┌─ INPUT DATA

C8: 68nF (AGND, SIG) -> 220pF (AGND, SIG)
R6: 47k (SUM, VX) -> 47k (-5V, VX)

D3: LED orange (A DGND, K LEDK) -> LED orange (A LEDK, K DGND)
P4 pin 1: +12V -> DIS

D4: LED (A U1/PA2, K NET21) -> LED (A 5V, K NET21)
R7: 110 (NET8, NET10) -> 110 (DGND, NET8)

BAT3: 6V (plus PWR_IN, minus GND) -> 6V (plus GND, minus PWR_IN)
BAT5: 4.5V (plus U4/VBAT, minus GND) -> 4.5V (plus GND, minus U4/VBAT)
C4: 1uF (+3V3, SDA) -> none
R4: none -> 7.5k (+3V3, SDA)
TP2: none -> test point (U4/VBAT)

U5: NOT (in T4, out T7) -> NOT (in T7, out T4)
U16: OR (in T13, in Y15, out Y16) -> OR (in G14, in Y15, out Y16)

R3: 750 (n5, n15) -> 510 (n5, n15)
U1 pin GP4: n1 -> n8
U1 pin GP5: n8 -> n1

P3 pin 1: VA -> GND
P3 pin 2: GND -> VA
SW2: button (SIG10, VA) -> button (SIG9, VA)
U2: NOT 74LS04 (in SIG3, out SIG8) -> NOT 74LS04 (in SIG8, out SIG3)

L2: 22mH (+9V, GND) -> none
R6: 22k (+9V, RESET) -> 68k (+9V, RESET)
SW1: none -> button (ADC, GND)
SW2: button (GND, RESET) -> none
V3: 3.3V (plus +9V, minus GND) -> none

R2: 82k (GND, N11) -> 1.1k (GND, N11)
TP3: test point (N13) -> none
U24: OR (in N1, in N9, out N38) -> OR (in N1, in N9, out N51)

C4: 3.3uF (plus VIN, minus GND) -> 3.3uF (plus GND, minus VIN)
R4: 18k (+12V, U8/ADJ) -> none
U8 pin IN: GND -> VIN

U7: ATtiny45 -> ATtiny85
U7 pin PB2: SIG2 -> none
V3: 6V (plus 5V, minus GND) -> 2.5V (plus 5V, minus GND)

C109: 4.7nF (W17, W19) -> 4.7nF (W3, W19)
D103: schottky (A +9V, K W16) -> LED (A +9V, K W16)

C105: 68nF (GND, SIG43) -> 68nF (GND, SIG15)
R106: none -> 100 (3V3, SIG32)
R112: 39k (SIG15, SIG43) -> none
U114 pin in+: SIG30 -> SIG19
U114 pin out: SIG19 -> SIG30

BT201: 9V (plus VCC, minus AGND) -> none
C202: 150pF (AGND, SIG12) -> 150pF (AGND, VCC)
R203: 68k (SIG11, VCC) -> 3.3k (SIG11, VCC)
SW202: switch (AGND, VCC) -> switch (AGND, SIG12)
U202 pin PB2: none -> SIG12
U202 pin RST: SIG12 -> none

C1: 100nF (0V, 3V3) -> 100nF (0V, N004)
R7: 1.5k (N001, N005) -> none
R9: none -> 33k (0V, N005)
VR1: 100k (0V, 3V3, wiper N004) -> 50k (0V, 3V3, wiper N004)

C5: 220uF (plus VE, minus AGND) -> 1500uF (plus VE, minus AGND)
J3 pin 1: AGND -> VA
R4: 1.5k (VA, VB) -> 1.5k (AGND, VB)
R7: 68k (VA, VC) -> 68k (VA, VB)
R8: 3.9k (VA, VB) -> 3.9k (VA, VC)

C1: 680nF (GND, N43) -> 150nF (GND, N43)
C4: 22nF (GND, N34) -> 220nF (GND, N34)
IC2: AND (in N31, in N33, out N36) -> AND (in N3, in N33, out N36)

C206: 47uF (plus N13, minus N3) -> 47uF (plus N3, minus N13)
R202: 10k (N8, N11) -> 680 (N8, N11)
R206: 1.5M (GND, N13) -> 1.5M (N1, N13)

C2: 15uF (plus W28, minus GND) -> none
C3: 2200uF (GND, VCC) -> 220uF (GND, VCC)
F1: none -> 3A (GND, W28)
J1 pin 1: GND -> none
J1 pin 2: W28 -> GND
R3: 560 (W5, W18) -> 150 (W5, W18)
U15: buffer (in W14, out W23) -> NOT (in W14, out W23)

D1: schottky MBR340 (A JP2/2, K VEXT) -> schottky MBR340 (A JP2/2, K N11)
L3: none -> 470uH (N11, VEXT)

└─

### THE PROBLEM
Of the lines above, output exactly those from the line bearing "V3: 6V (plus" through the line bearing "IC2: AND (in", inclusive.

### OUTPUT OF THE TASK
V3: 6V (plus 5V, minus GND) -> 2.5V (plus 5V, minus GND)

C109: 4.7nF (W17, W19) -> 4.7nF (W3, W19)
D103: schottky (A +9V, K W16) -> LED (A +9V, K W16)

C105: 68nF (GND, SIG43) -> 68nF (GND, SIG15)
R106: none -> 100 (3V3, SIG32)
R112: 39k (SIG15, SIG43) -> none
U114 pin in+: SIG30 -> SIG19
U114 pin out: SIG19 -> SIG30

BT201: 9V (plus VCC, minus AGND) -> none
C202: 150pF (AGND, SIG12) -> 150pF (AGND, VCC)
R203: 68k (SIG11, VCC) -> 3.3k (SIG11, VCC)
SW202: switch (AGND, VCC) -> switch (AGND, SIG12)
U202 pin PB2: none -> SIG12
U202 pin RST: SIG12 -> none

C1: 100nF (0V, 3V3) -> 100nF (0V, N004)
R7: 1.5k (N001, N005) -> none
R9: none -> 33k (0V, N005)
VR1: 100k (0V, 3V3, wiper N004) -> 50k (0V, 3V3, wiper N004)

C5: 220uF (plus VE, minus AGND) -> 1500uF (plus VE, minus AGND)
J3 pin 1: AGND -> VA
R4: 1.5k (VA, VB) -> 1.5k (AGND, VB)
R7: 68k (VA, VC) -> 68k (VA, VB)
R8: 3.9k (VA, VB) -> 3.9k (VA, VC)

C1: 680nF (GND, N43) -> 150nF (GND, N43)
C4: 22nF (GND, N34) -> 220nF (GND, N34)
IC2: AND (in N31, in N33, out N36) -> AND (in N3, in N33, out N36)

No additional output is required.